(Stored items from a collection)
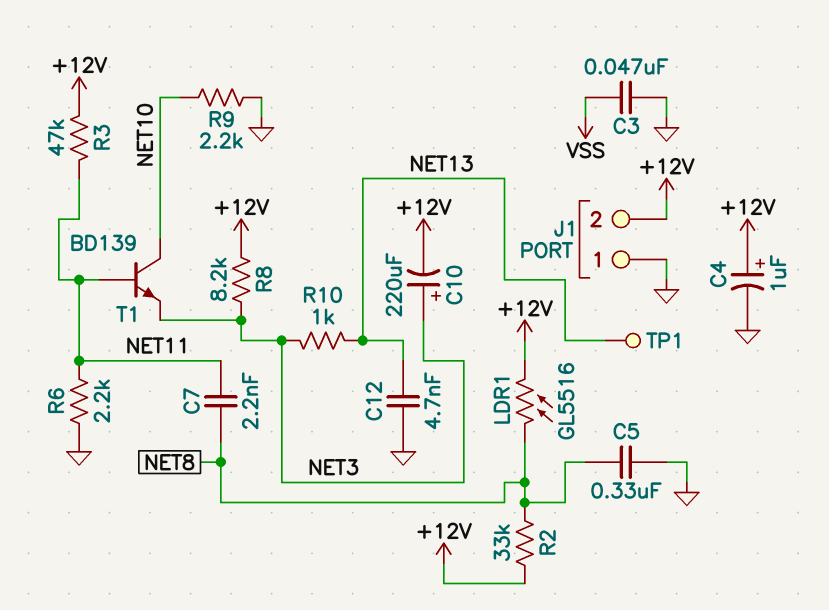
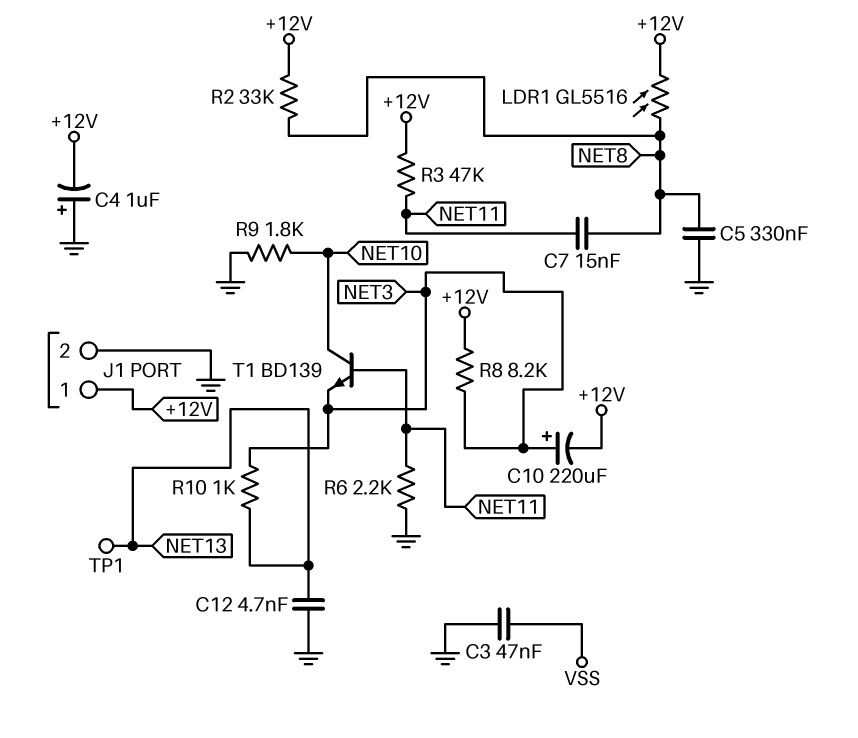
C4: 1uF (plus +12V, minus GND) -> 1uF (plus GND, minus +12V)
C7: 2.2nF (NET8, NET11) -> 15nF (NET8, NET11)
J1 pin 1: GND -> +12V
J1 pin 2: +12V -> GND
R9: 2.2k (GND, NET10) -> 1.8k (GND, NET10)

Task details:
The answer is the full set of records printed exactly, less the pictures.

Task result:
C4: 1uF (plus +12V, minus GND) -> 1uF (plus GND, minus +12V)
C7: 2.2nF (NET8, NET11) -> 15nF (NET8, NET11)
J1 pin 1: GND -> +12V
J1 pin 2: +12V -> GND
R9: 2.2k (GND, NET10) -> 1.8k (GND, NET10)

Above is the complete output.